--- The records ---

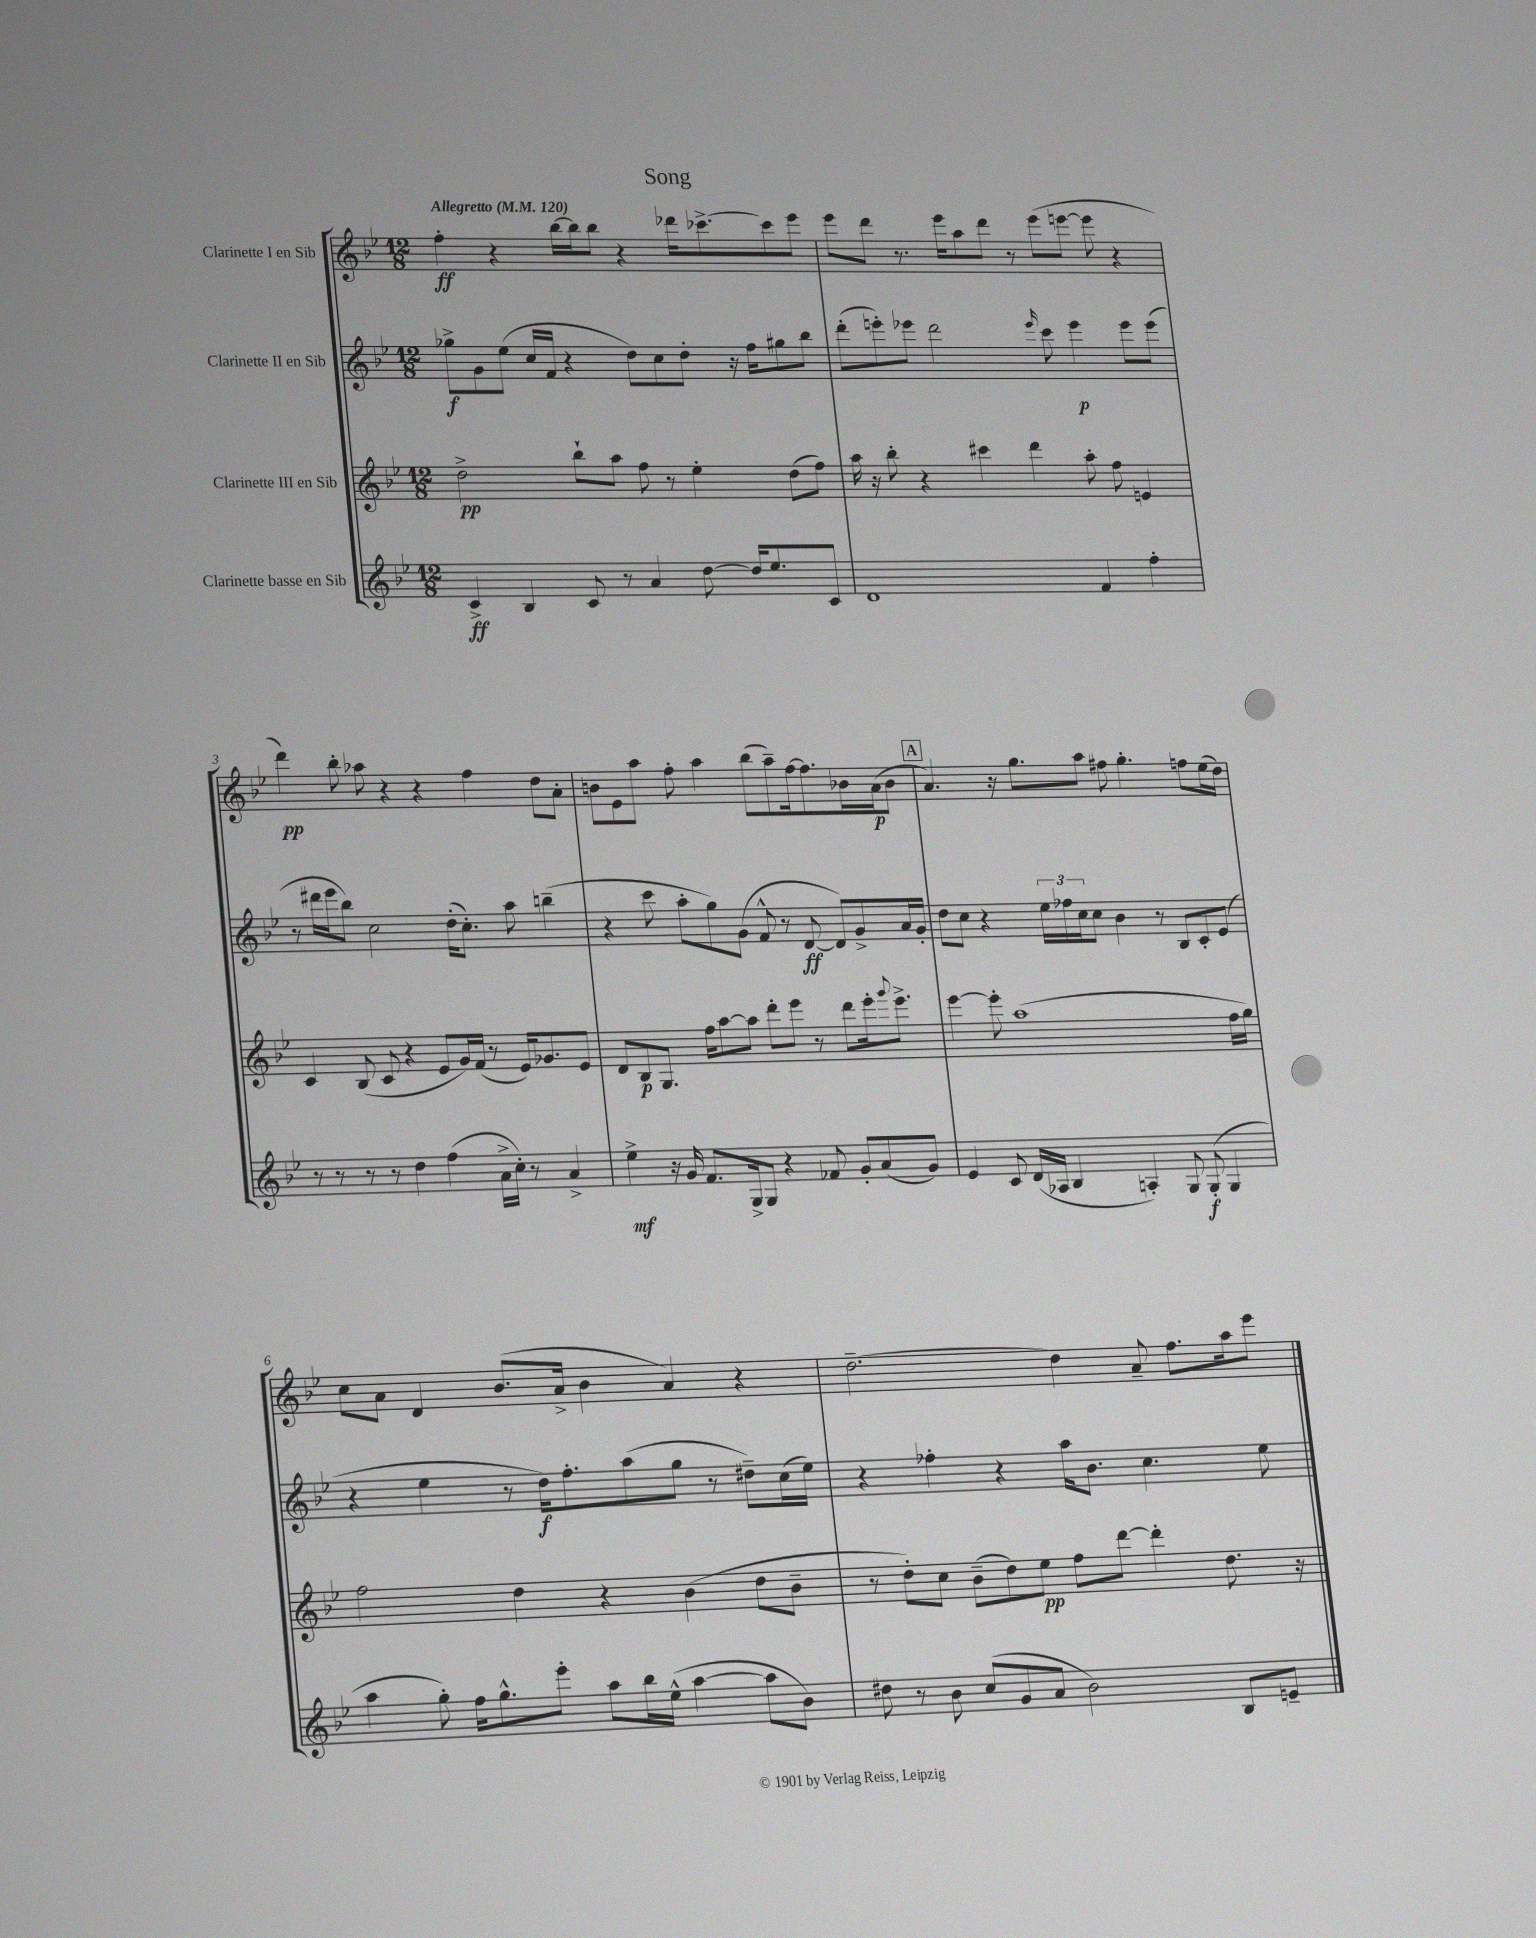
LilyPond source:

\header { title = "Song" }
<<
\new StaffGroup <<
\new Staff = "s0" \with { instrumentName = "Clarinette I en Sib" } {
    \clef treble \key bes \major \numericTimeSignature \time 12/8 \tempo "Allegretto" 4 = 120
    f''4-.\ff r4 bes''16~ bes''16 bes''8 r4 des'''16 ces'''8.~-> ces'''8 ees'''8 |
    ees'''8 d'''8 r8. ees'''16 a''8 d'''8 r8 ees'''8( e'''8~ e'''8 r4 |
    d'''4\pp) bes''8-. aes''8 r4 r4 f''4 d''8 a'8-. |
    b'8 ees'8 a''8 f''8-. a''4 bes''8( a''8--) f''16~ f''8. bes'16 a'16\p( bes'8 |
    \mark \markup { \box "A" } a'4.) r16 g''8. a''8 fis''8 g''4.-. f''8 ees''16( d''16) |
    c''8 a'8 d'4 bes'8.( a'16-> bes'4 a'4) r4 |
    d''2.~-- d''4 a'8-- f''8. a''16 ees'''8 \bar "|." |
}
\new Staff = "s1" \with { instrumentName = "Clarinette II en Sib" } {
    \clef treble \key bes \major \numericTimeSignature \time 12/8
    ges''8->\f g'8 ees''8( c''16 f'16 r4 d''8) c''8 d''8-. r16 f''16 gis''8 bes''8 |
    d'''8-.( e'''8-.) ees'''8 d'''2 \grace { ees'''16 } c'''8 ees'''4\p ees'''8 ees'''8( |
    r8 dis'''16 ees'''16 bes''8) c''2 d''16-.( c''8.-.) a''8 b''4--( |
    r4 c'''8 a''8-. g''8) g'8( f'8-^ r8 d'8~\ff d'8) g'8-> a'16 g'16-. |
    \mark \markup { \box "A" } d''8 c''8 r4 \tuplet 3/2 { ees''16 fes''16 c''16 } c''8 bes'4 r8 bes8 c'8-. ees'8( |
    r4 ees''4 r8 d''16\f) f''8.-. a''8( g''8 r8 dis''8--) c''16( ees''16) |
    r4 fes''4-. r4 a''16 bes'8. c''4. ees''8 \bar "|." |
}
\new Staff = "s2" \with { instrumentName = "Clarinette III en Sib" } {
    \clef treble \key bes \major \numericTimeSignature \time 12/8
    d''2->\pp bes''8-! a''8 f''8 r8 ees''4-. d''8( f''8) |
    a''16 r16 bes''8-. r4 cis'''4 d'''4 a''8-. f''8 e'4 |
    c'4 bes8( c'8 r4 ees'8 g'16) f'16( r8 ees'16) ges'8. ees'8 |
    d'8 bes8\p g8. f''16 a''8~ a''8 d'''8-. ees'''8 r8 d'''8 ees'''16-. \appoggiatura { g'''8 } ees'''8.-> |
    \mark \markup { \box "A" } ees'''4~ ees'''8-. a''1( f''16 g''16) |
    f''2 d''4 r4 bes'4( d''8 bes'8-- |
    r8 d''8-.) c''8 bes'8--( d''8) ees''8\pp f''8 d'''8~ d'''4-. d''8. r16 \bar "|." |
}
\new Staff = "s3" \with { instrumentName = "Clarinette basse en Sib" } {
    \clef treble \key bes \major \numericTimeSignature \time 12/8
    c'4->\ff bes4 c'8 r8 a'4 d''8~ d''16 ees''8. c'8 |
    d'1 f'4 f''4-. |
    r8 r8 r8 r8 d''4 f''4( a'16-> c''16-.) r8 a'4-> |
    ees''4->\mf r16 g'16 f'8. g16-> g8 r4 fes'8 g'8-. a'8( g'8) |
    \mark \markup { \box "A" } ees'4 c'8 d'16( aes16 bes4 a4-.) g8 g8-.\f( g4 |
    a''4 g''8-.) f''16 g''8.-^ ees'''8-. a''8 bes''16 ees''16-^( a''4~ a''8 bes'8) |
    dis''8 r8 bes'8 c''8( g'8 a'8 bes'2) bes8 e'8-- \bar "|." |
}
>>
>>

---
--- The records ---

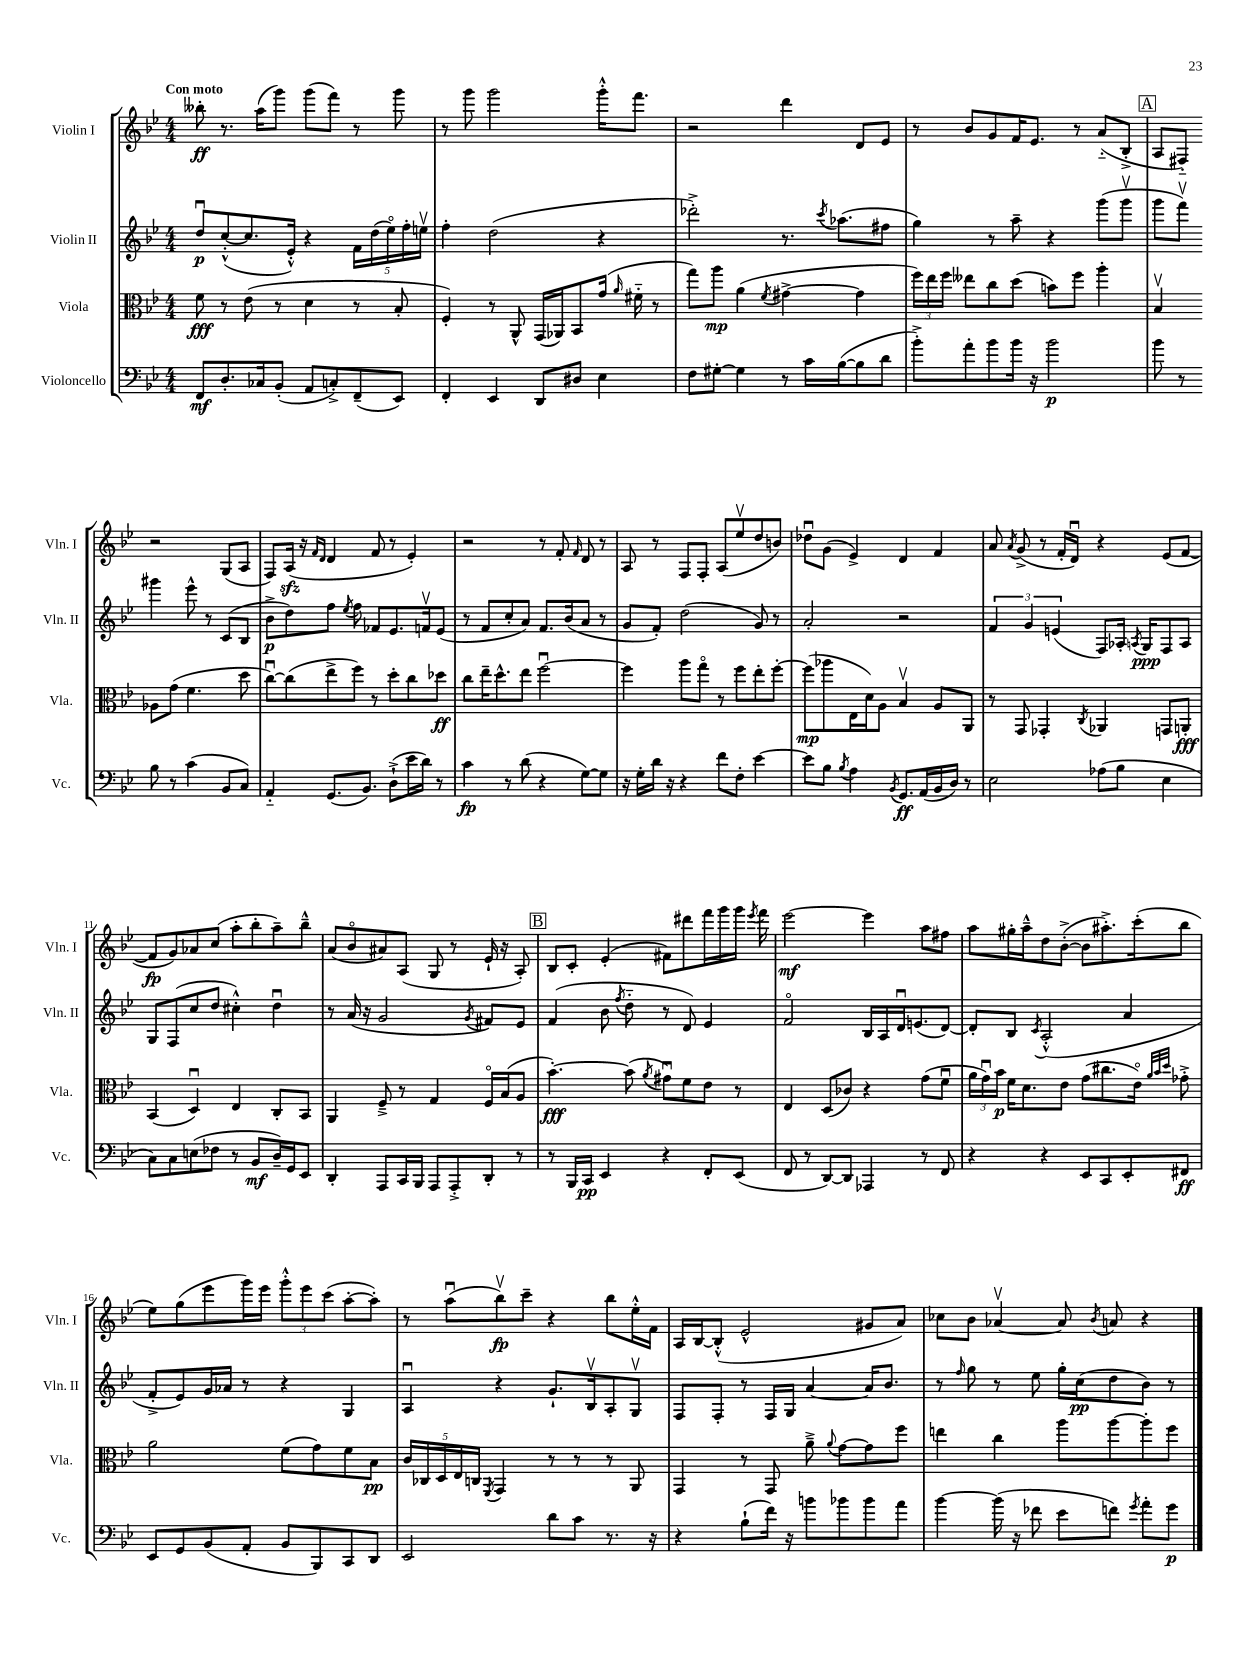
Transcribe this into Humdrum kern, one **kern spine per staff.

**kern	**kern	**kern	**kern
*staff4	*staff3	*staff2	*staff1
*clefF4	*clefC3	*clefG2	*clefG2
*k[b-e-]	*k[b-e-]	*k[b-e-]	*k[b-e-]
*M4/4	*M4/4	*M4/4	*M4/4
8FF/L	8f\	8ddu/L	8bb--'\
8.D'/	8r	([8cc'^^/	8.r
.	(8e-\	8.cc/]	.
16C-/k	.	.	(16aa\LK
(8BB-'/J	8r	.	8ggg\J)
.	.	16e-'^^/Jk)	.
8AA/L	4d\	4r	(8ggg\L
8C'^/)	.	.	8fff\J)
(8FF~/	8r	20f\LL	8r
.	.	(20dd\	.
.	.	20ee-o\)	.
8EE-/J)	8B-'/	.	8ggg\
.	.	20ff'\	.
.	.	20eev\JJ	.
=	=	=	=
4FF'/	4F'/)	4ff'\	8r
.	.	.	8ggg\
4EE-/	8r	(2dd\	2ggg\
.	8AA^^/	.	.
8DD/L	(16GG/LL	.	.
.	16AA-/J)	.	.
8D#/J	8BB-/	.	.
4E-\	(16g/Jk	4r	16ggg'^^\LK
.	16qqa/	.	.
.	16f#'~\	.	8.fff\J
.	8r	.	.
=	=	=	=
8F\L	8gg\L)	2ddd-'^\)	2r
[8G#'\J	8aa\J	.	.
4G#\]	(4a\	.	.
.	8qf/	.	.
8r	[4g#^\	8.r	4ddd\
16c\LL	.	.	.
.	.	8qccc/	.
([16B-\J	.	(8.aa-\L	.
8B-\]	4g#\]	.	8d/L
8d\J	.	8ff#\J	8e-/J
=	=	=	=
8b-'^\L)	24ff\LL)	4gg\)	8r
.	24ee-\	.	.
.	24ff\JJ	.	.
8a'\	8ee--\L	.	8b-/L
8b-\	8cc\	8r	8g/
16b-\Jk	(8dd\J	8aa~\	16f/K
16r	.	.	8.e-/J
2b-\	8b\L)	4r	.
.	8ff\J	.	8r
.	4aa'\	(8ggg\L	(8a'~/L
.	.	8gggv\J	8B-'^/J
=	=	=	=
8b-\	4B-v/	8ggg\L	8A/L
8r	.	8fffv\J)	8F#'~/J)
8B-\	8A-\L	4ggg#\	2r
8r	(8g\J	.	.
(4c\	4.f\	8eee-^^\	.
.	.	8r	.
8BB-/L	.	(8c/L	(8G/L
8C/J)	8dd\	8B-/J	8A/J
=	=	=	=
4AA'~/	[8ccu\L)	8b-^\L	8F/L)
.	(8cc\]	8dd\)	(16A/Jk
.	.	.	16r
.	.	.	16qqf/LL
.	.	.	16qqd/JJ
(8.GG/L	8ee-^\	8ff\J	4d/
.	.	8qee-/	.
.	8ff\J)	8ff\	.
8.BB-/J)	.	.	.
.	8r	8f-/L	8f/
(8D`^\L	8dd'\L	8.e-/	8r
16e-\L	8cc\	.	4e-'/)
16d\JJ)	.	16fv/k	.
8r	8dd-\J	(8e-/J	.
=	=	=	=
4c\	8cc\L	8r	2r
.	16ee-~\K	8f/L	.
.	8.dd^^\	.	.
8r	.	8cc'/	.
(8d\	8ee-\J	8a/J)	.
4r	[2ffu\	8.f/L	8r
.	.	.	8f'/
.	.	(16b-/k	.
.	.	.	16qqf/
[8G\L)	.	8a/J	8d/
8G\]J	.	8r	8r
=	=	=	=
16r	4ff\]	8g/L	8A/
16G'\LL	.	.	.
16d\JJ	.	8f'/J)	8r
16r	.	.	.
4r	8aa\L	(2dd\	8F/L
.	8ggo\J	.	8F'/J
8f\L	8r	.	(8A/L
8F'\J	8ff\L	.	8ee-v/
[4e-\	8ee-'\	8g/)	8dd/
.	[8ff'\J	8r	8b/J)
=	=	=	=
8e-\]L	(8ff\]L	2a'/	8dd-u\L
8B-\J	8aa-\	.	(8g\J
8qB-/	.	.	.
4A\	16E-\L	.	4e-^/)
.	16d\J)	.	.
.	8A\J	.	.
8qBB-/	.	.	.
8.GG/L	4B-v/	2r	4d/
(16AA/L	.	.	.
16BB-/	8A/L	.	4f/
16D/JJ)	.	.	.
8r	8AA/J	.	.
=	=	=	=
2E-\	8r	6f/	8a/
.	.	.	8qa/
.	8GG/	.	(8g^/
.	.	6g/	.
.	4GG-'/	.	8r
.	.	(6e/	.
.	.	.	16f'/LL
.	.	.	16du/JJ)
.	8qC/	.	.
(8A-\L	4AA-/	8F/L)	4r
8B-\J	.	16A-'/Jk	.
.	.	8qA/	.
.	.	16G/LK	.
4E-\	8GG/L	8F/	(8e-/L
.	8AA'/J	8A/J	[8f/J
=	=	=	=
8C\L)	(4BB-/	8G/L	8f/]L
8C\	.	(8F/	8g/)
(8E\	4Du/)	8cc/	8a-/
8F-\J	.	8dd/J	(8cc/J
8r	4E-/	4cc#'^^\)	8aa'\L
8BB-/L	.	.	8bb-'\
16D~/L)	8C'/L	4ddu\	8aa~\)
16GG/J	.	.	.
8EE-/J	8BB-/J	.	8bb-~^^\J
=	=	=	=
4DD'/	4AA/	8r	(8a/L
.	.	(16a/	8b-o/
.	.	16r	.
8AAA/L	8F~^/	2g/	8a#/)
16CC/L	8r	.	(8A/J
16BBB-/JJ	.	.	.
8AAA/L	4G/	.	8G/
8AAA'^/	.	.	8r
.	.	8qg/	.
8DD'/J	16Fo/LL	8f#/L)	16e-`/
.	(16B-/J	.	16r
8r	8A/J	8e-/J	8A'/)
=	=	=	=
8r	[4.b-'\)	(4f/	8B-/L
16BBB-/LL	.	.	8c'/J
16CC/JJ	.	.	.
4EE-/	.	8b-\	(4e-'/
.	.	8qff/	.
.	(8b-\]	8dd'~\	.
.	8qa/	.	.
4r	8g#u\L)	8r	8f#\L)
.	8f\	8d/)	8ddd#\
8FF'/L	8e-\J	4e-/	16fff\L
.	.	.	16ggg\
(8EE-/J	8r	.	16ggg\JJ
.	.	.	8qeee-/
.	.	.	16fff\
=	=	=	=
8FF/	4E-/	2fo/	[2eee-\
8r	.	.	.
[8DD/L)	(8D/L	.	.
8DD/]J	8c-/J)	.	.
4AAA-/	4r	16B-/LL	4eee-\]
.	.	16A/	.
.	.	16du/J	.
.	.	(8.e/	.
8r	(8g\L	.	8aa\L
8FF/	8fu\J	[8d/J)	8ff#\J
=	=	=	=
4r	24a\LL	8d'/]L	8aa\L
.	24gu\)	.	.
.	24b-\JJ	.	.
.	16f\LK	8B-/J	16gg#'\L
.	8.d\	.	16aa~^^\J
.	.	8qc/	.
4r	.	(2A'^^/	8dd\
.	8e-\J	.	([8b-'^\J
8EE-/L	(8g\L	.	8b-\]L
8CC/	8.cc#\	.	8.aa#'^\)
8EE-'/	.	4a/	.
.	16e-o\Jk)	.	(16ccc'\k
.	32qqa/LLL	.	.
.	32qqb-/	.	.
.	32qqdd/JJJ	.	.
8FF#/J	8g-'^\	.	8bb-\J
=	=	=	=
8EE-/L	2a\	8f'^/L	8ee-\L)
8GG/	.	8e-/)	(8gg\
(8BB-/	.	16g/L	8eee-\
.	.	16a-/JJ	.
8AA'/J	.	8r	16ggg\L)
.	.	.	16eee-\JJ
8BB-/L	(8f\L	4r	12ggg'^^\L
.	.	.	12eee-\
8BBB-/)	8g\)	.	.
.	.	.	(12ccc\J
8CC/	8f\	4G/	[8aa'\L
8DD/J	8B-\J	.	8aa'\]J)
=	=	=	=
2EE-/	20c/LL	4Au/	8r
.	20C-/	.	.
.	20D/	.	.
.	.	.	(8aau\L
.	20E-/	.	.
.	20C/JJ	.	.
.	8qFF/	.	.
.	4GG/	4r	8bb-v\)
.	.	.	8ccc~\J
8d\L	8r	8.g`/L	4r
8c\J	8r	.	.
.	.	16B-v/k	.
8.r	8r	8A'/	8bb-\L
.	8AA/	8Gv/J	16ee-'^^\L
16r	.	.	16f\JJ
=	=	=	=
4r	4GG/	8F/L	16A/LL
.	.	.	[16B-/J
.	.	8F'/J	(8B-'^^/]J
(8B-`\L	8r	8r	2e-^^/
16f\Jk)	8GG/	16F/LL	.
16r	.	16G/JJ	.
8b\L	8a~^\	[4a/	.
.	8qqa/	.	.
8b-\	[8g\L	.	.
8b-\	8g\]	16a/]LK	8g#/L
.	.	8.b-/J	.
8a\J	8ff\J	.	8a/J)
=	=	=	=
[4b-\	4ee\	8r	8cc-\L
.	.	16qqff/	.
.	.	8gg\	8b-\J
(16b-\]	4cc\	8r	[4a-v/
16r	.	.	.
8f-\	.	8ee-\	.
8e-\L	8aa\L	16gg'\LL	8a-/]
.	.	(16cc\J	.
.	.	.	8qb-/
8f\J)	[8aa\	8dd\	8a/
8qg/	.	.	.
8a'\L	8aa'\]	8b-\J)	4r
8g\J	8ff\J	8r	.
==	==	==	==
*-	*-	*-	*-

---

▶ [Directions for this task] Count the lines in the items above that contain the string "instrumentName", with case counting. Give only the number.

▶ [Written solution] 4